## INPUT
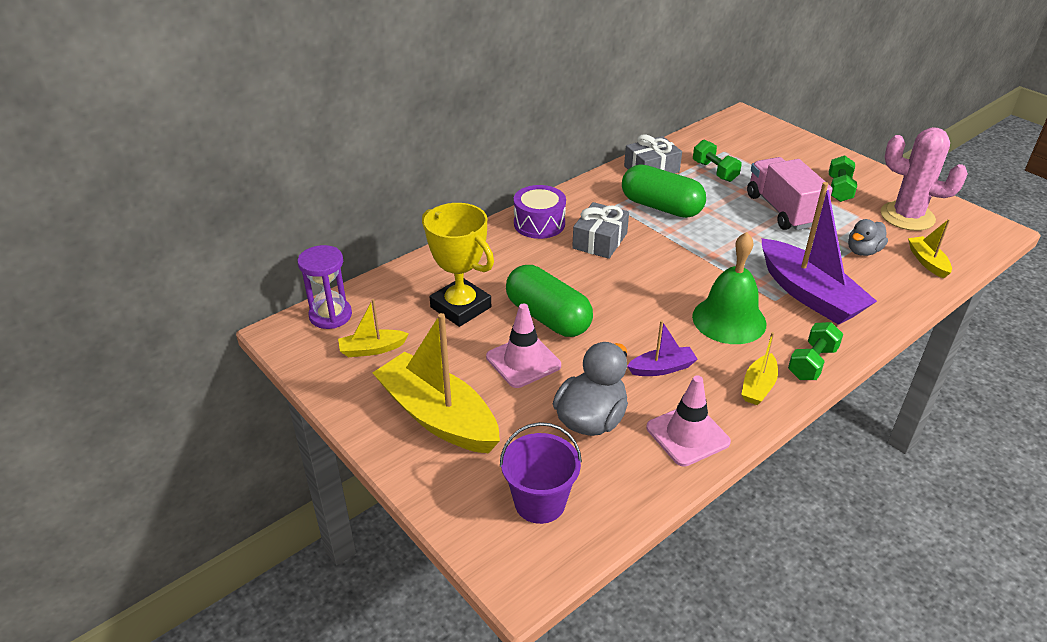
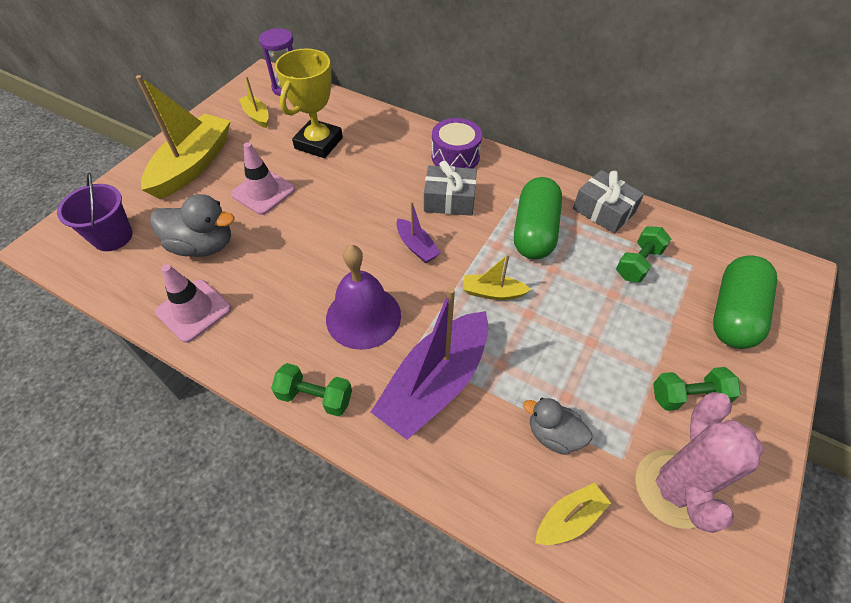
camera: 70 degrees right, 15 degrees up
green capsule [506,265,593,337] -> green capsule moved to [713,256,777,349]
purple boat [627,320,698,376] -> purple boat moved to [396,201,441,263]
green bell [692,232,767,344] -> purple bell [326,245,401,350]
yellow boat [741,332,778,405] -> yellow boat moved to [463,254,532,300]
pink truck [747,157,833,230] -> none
* * *
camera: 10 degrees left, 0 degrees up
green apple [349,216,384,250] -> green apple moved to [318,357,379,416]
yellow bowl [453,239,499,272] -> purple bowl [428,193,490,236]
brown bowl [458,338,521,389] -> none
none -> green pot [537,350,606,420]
==
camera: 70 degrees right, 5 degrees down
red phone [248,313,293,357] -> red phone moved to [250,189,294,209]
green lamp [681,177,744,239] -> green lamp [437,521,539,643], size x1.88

## PROMPT
For this exercise, repeat exactly the lines of the data above from the one with "green apple [349,216,384,250]" down to the one with "none -> green pot [537,350,606,420]", both end lines included.

## COMPLETED EXERCISE
green apple [349,216,384,250] -> green apple moved to [318,357,379,416]
yellow bowl [453,239,499,272] -> purple bowl [428,193,490,236]
brown bowl [458,338,521,389] -> none
none -> green pot [537,350,606,420]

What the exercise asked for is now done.